▸ **About this exercise**:
With the images removed, repeat the data below exactly.

══════

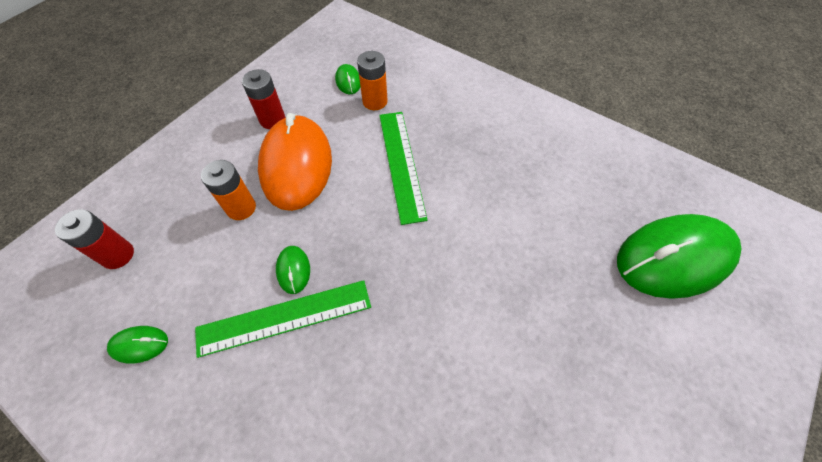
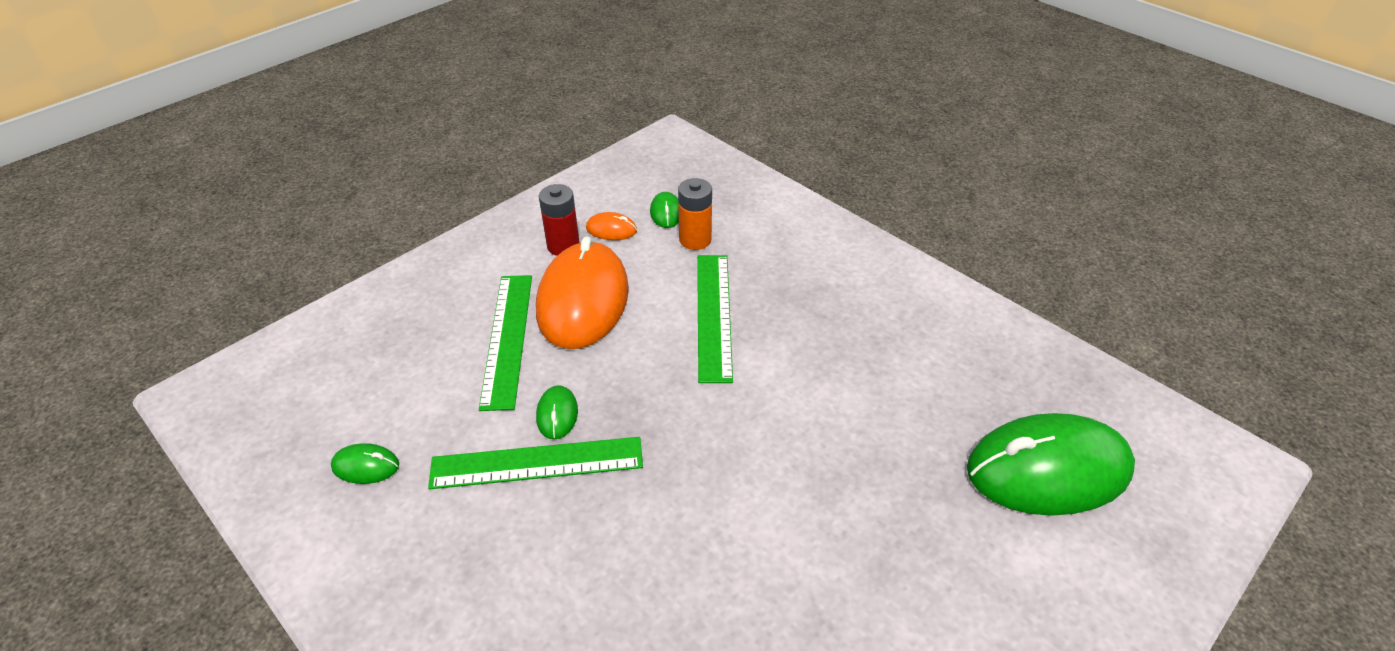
camera: 10 degrees right, 15 degrees down
(118, 255) = (356, 369): red battery -> none
(241, 208) = (507, 339): orange battery -> green ruler
(308, 101) = (611, 229): none -> orange mouse

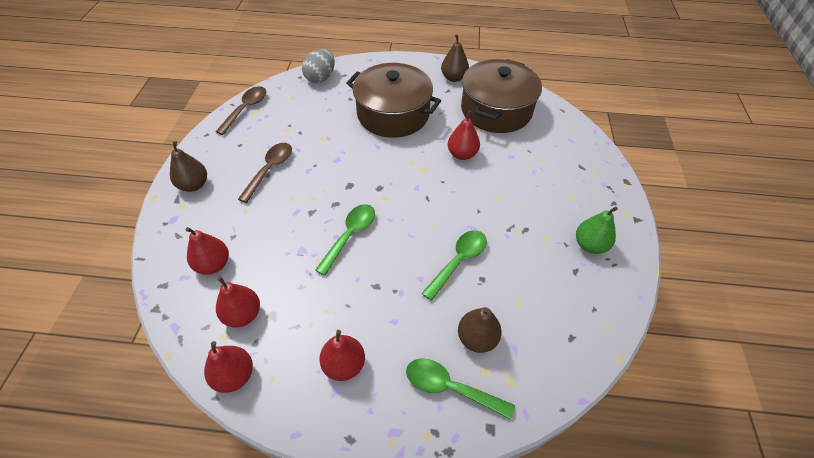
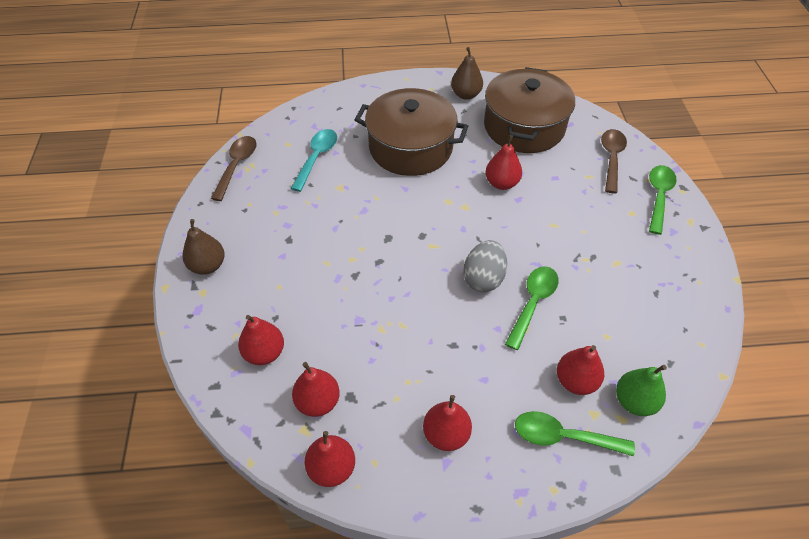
camera: 10 degrees left, 0 degrees up
(270, 170) = (291, 234): brown spoon -> brown spoon (611, 158)
(312, 112) = (317, 158): none -> turquoise spoon
(320, 78) = (312, 115): grey egg -> grey egg (483, 278)
(350, 235) = (407, 294): green spoon -> green spoon (658, 196)
(477, 338) = (575, 381): brown pear -> red pear
(590, 245) = (663, 263): green pear -> green pear (634, 401)

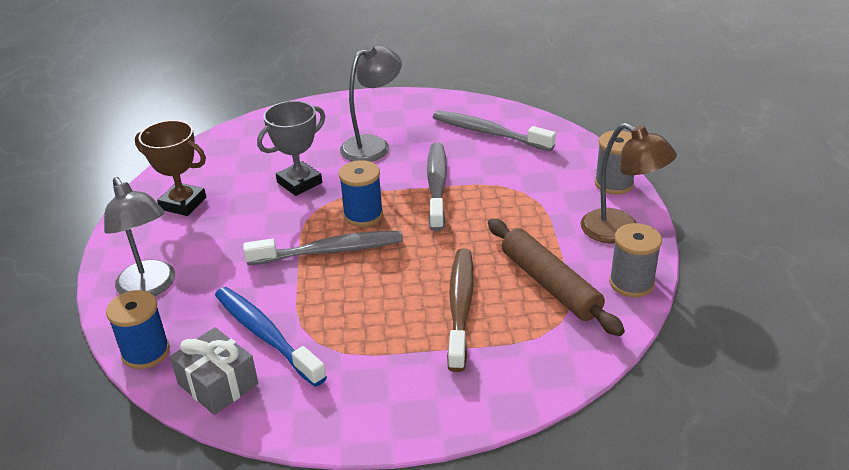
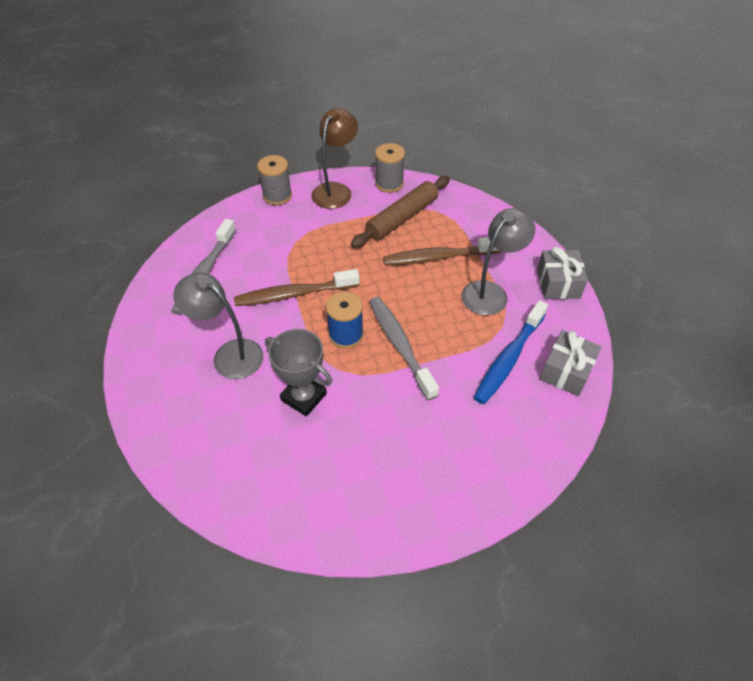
camera: 105 degrees left, 15 degrees up
(146, 352) = (559, 432): blue spool -> none
(150, 288) = (488, 464): grey lamp -> grey lamp (490, 292)
(183, 203) = (357, 492): brown trophy -> none
(366, 423) = (558, 283): none -> grey gift
(437, 185) = (294, 294): grey toothbrush -> brown toothbrush

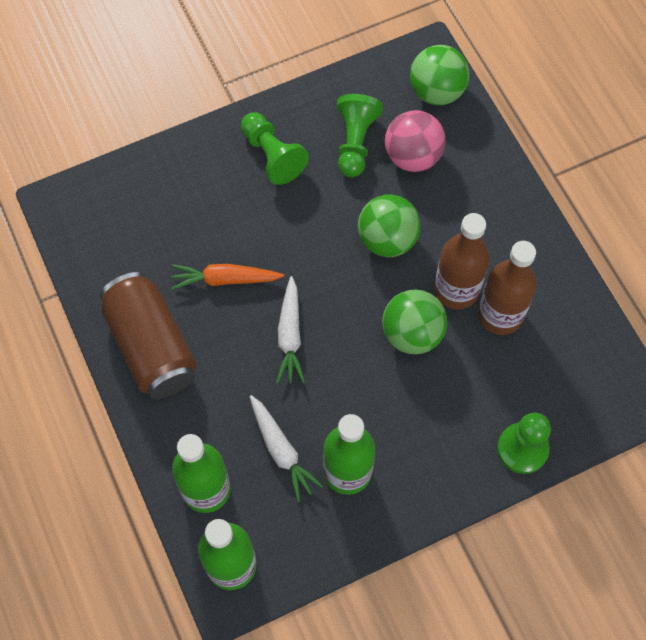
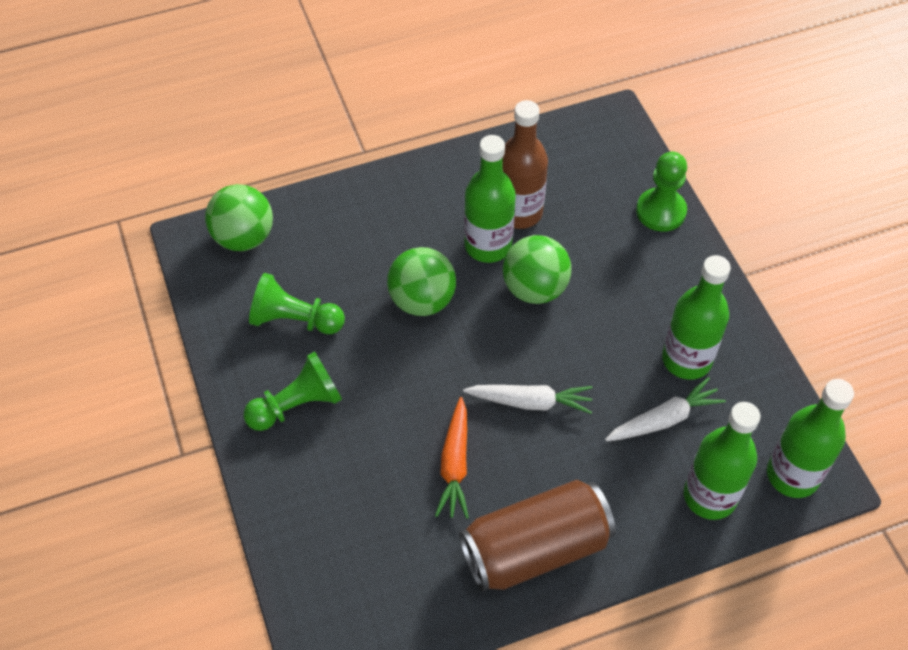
camera: 85 degrees left, 10 degrees down
(412, 156) = (322, 267): pink ball -> none
(456, 290) = (488, 245): brown bottle -> green bottle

══════

▸ **Expected answer**:
camera: 10 degrees right, 15 degrees down
(118, 255) = (356, 369): red battery -> none
(241, 208) = (507, 339): orange battery -> green ruler
(308, 101) = (611, 229): none -> orange mouse

camera: 10 degrees left, 0 degrees up
(270, 170) = (291, 234): brown spoon -> brown spoon (611, 158)
(312, 112) = (317, 158): none -> turquoise spoon
(320, 78) = (312, 115): grey egg -> grey egg (483, 278)
(350, 235) = (407, 294): green spoon -> green spoon (658, 196)
(477, 338) = (575, 381): brown pear -> red pear
(590, 245) = (663, 263): green pear -> green pear (634, 401)

camera: 105 degrees left, 15 degrees up
(146, 352) = (559, 432): blue spool -> none
(150, 288) = (488, 464): grey lamp -> grey lamp (490, 292)
(183, 203) = (357, 492): brown trophy -> none
(366, 423) = (558, 283): none -> grey gift
(437, 185) = (294, 294): grey toothbrush -> brown toothbrush

camera: 85 degrees left, 10 degrees down
(412, 156) = (322, 267): pink ball -> none
(456, 290) = (488, 245): brown bottle -> green bottle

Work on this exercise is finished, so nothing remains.